Keyword search on "none": report each line of the records that contains it.

Given records:
-=-=-=-=-

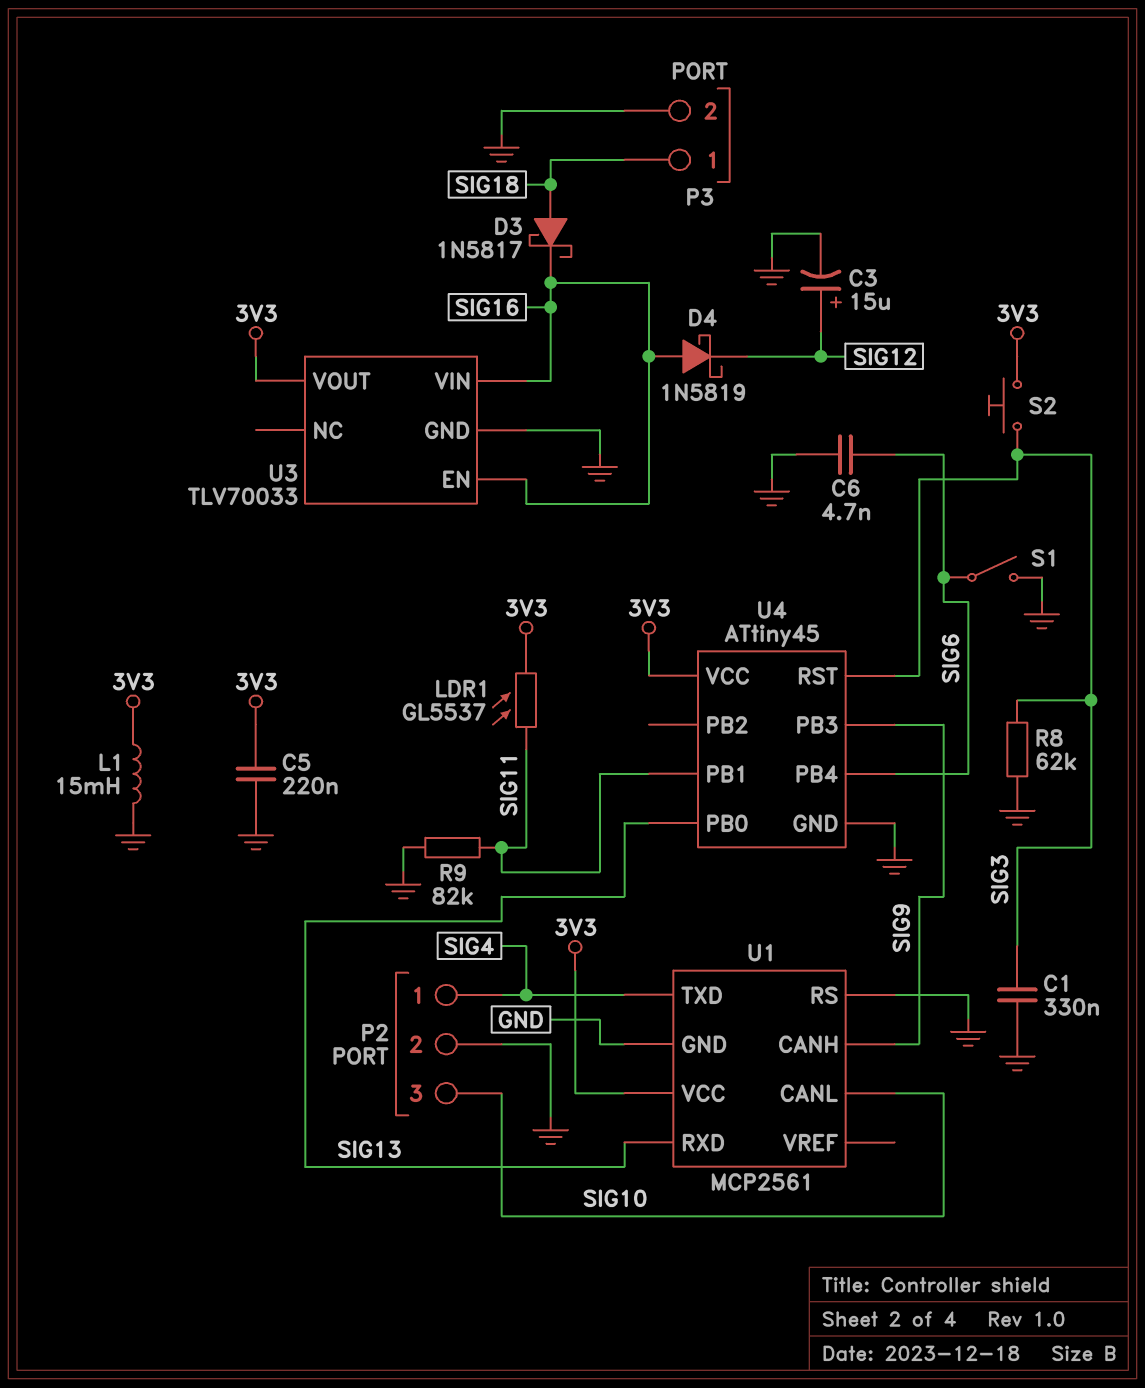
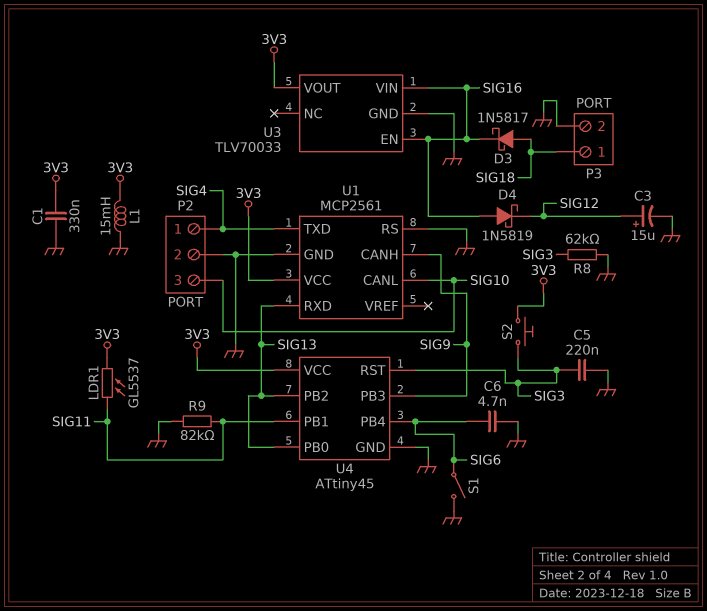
C1: 330nF (GND, SIG3) -> 330nF (3V3, GND)
C5: 220nF (3V3, GND) -> 220nF (GND, SIG3)
U4 pin PB2: none -> SIG13

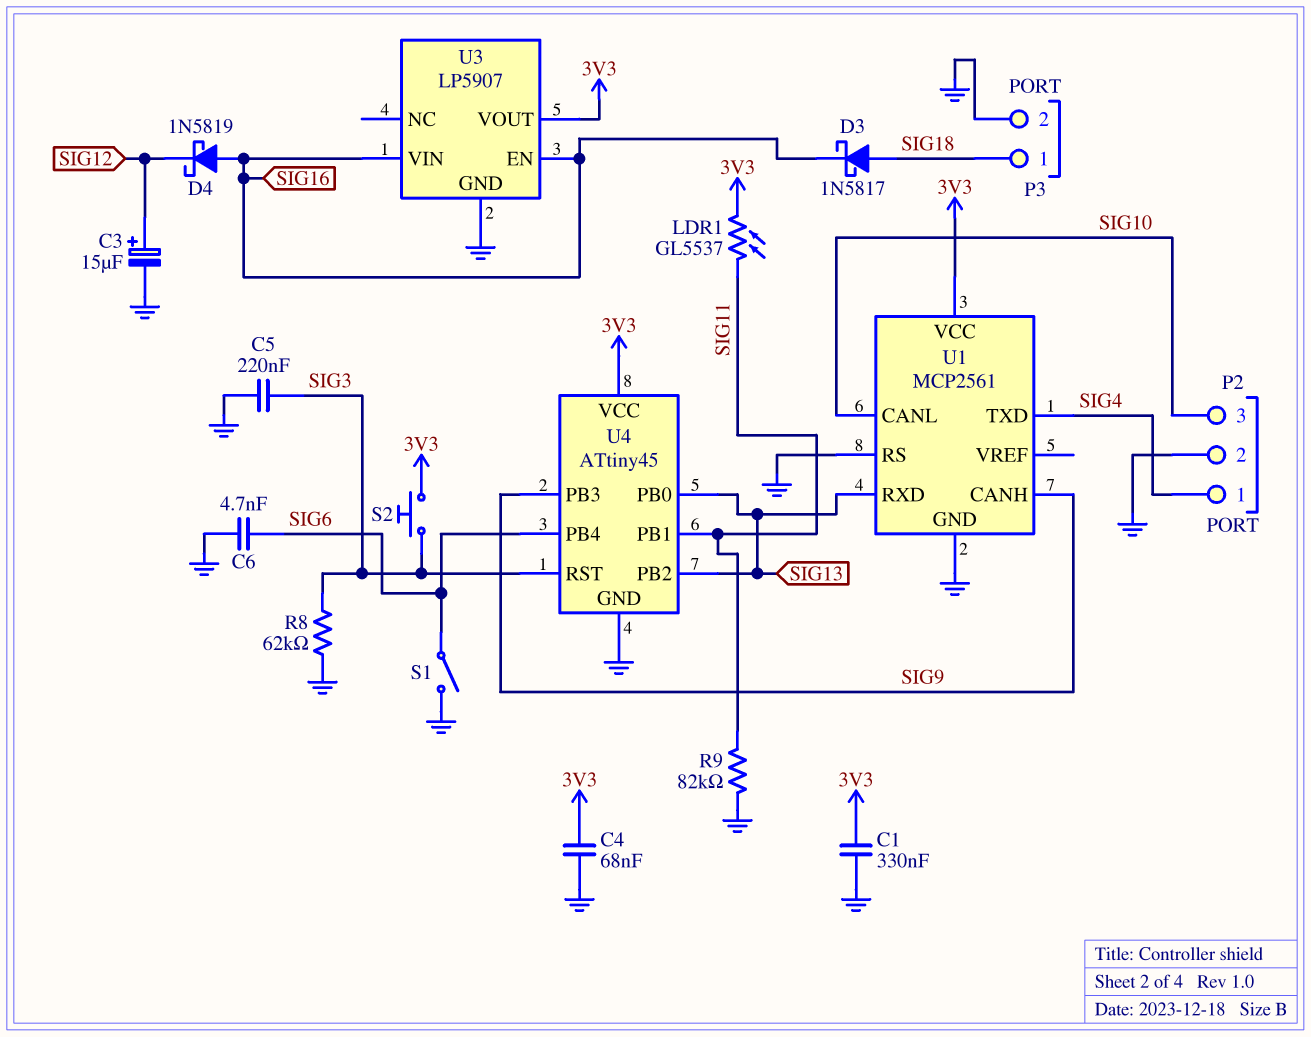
C4: none -> 68nF (3V3, GND)
L1: 15mH (3V3, GND) -> none
U3: TLV70033 -> LP5907

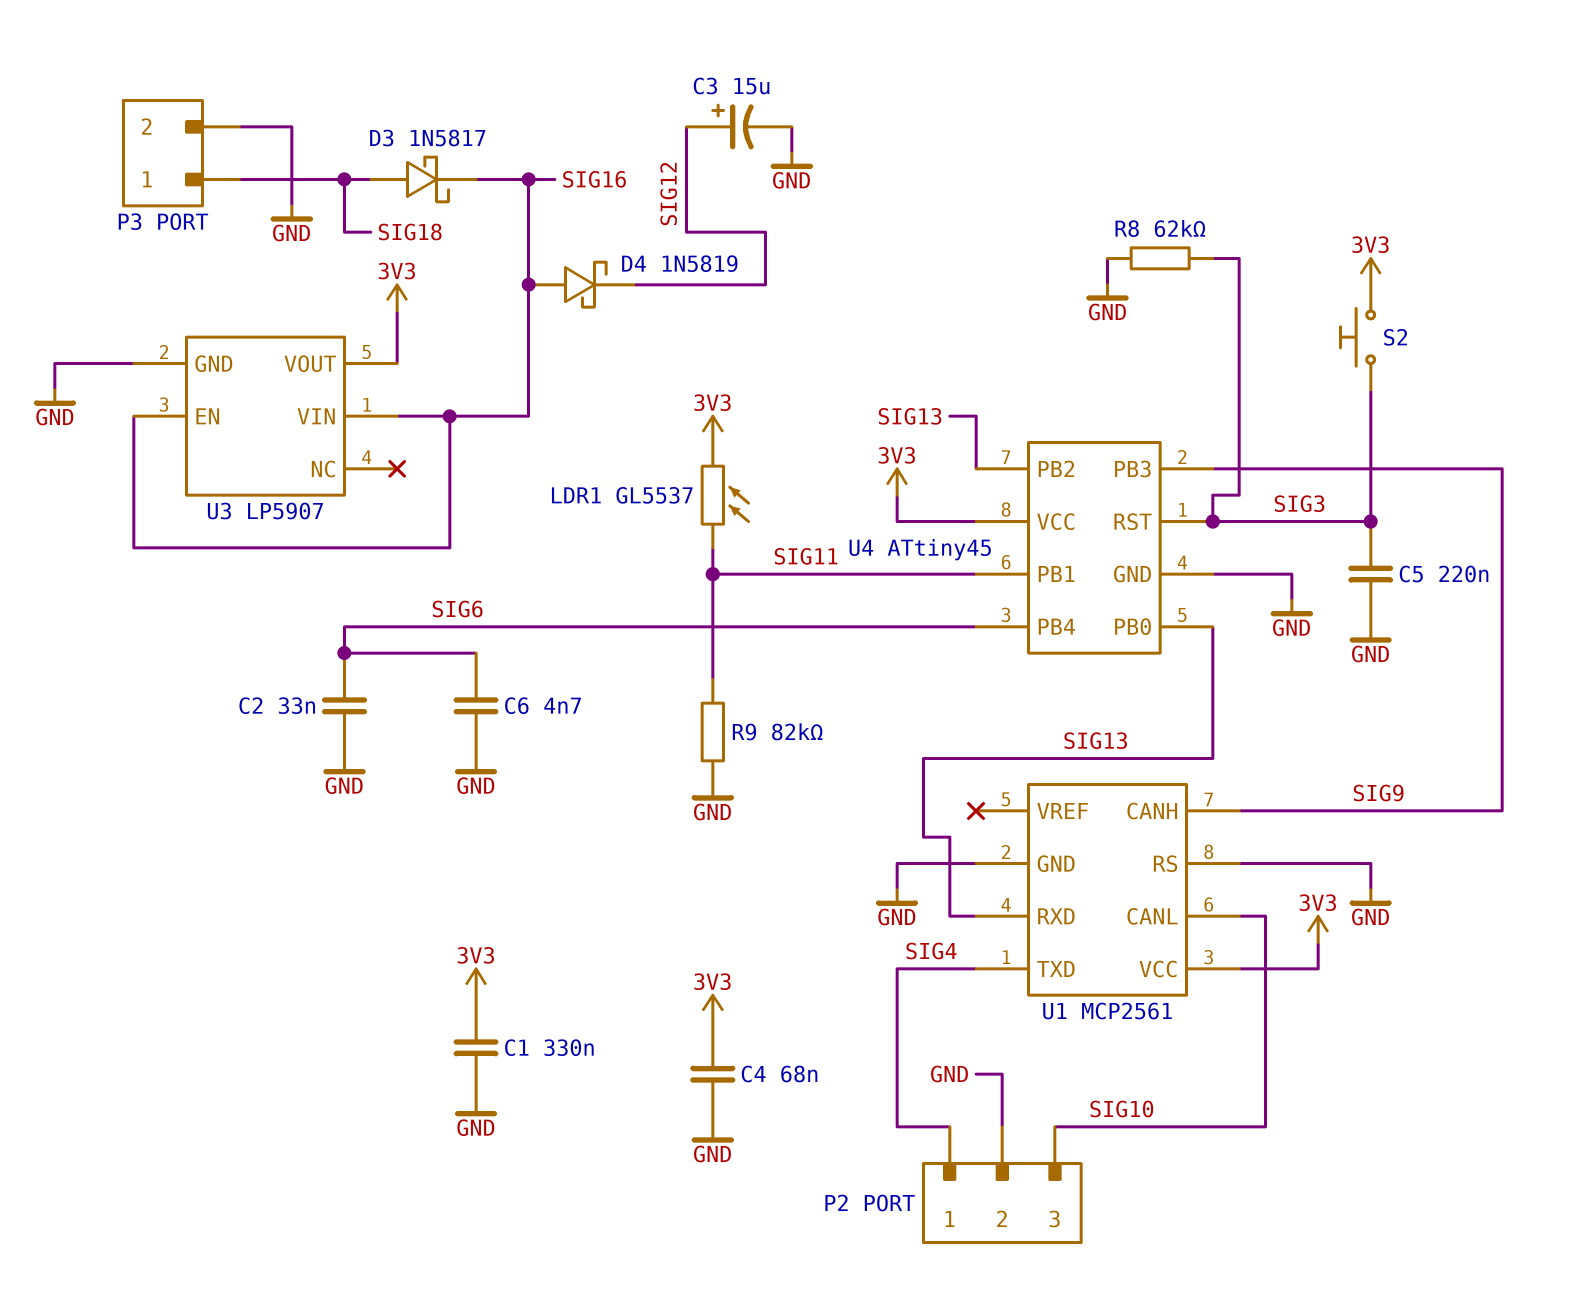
C2: none -> 33nF (GND, SIG6)
S1: switch (GND, SIG6) -> none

-=-=-=-=-

Your solution:
U4 pin PB2: none -> SIG13
C4: none -> 68nF (3V3, GND)
L1: 15mH (3V3, GND) -> none
C2: none -> 33nF (GND, SIG6)
S1: switch (GND, SIG6) -> none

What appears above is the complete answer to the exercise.